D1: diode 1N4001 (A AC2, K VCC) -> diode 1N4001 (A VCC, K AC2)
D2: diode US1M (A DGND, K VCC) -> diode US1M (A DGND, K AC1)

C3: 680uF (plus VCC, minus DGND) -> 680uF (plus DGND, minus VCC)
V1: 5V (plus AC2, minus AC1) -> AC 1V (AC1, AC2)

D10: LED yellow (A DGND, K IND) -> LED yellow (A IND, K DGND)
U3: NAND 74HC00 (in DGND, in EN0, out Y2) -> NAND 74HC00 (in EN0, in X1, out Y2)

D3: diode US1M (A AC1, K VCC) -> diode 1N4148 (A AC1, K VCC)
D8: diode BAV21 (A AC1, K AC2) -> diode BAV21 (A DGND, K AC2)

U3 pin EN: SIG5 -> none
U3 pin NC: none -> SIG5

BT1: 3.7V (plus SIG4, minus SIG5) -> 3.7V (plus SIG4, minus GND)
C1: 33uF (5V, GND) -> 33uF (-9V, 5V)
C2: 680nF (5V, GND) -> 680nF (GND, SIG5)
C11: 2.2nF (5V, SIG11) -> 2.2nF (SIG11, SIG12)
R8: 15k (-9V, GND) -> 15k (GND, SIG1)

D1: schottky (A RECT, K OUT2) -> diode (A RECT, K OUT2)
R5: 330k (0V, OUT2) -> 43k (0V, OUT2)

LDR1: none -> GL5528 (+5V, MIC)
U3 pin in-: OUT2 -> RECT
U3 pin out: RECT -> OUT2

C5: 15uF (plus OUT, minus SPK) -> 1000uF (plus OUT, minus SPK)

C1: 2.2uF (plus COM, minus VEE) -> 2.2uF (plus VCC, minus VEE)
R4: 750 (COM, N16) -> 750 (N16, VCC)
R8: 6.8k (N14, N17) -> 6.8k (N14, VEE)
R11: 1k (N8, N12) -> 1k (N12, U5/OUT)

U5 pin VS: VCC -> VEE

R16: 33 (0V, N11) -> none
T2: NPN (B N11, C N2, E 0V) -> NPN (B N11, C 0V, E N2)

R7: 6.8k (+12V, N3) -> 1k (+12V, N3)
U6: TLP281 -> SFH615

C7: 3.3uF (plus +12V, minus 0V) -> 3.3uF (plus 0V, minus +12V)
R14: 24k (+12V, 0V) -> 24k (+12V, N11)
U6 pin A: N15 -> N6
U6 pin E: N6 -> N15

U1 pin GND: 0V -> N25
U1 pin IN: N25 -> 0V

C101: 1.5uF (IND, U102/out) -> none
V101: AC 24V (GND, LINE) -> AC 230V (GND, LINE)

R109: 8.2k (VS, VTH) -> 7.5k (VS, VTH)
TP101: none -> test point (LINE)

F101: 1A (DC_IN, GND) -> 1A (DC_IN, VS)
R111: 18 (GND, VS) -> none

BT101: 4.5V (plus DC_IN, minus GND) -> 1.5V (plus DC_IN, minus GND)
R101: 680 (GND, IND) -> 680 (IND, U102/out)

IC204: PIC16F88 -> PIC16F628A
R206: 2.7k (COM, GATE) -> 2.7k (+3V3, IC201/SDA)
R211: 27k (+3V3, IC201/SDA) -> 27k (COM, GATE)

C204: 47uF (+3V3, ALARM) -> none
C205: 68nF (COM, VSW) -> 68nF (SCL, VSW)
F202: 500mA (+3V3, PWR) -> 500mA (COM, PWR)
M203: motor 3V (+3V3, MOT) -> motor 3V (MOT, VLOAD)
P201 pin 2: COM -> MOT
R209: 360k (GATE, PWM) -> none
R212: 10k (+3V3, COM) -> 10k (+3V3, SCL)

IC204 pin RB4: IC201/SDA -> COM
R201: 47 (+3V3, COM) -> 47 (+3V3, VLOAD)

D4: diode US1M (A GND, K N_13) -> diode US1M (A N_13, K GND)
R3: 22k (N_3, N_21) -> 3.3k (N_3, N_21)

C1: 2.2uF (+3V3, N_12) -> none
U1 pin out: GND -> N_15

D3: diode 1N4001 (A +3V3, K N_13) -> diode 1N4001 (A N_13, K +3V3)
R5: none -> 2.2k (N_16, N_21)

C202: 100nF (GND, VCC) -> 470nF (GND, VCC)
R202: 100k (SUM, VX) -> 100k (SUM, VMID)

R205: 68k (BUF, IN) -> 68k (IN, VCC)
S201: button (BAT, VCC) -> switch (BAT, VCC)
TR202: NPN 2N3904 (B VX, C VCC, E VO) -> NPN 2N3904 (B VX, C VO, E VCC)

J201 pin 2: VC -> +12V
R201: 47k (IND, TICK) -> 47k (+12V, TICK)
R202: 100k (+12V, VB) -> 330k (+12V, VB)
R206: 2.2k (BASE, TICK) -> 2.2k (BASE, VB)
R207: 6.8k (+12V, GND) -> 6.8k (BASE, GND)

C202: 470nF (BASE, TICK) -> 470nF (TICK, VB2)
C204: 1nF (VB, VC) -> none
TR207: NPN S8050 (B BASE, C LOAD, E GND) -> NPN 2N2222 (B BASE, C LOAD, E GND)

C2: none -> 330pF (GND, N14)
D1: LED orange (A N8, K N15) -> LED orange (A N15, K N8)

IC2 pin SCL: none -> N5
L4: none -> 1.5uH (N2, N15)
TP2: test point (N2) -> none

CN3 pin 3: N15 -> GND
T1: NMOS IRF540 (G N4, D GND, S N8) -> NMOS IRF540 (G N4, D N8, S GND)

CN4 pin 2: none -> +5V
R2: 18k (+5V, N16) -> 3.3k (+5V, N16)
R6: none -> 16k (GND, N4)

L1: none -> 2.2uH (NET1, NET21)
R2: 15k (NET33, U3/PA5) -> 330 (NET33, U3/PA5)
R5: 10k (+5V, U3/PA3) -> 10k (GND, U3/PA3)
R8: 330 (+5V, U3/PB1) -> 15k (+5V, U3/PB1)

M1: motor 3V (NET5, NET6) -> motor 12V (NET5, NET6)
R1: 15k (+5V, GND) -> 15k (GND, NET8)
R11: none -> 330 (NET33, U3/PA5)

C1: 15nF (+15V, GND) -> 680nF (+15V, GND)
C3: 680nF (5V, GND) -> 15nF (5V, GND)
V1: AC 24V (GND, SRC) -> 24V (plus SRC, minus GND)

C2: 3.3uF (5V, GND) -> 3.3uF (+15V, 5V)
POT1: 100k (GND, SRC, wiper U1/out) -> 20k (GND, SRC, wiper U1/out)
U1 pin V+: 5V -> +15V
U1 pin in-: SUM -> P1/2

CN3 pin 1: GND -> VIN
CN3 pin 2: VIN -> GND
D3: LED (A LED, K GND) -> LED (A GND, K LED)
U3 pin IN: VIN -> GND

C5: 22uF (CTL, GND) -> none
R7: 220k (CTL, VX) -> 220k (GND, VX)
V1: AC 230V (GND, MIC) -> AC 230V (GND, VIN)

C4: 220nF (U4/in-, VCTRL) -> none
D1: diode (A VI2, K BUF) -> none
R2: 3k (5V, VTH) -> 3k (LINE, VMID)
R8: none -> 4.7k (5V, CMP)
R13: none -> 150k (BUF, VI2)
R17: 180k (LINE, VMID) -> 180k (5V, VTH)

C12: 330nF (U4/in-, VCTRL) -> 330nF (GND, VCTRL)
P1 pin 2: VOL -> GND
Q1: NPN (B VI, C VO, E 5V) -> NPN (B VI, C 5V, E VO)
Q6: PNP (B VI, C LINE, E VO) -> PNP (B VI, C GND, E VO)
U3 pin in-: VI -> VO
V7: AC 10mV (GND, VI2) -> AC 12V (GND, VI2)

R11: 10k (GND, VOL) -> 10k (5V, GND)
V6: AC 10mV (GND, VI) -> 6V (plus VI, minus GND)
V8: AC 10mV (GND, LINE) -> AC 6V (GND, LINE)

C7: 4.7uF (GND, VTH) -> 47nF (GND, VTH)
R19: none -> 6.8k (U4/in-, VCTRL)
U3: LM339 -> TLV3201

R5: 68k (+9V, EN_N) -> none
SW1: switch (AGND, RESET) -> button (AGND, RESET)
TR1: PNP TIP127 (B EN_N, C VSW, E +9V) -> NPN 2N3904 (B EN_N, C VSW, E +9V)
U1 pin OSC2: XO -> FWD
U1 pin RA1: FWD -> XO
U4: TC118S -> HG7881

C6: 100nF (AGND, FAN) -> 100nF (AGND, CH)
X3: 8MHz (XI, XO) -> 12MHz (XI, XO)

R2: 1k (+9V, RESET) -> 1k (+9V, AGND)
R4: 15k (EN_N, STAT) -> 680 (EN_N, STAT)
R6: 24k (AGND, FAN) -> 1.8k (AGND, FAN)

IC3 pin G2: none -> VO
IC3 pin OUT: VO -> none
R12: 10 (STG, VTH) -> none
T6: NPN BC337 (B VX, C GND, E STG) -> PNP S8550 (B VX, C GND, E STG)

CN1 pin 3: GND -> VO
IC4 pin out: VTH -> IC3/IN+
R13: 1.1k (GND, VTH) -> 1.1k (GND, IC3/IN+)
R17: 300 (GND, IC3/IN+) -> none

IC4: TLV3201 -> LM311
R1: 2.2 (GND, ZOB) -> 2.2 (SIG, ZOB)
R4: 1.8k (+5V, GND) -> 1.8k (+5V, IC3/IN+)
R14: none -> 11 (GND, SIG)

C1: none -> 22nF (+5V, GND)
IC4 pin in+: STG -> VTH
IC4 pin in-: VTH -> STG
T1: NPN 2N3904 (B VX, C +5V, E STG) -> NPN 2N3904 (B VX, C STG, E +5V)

++++++++

| Instructions for the task |
A word-for-word copy of the entries, from the first line through the line containing "C2: 680nF (5V, GND) -> 680nF (GND, SIG5)", is the whole answer.

| Answer below |
D1: diode 1N4001 (A AC2, K VCC) -> diode 1N4001 (A VCC, K AC2)
D2: diode US1M (A DGND, K VCC) -> diode US1M (A DGND, K AC1)

C3: 680uF (plus VCC, minus DGND) -> 680uF (plus DGND, minus VCC)
V1: 5V (plus AC2, minus AC1) -> AC 1V (AC1, AC2)

D10: LED yellow (A DGND, K IND) -> LED yellow (A IND, K DGND)
U3: NAND 74HC00 (in DGND, in EN0, out Y2) -> NAND 74HC00 (in EN0, in X1, out Y2)

D3: diode US1M (A AC1, K VCC) -> diode 1N4148 (A AC1, K VCC)
D8: diode BAV21 (A AC1, K AC2) -> diode BAV21 (A DGND, K AC2)

U3 pin EN: SIG5 -> none
U3 pin NC: none -> SIG5

BT1: 3.7V (plus SIG4, minus SIG5) -> 3.7V (plus SIG4, minus GND)
C1: 33uF (5V, GND) -> 33uF (-9V, 5V)
C2: 680nF (5V, GND) -> 680nF (GND, SIG5)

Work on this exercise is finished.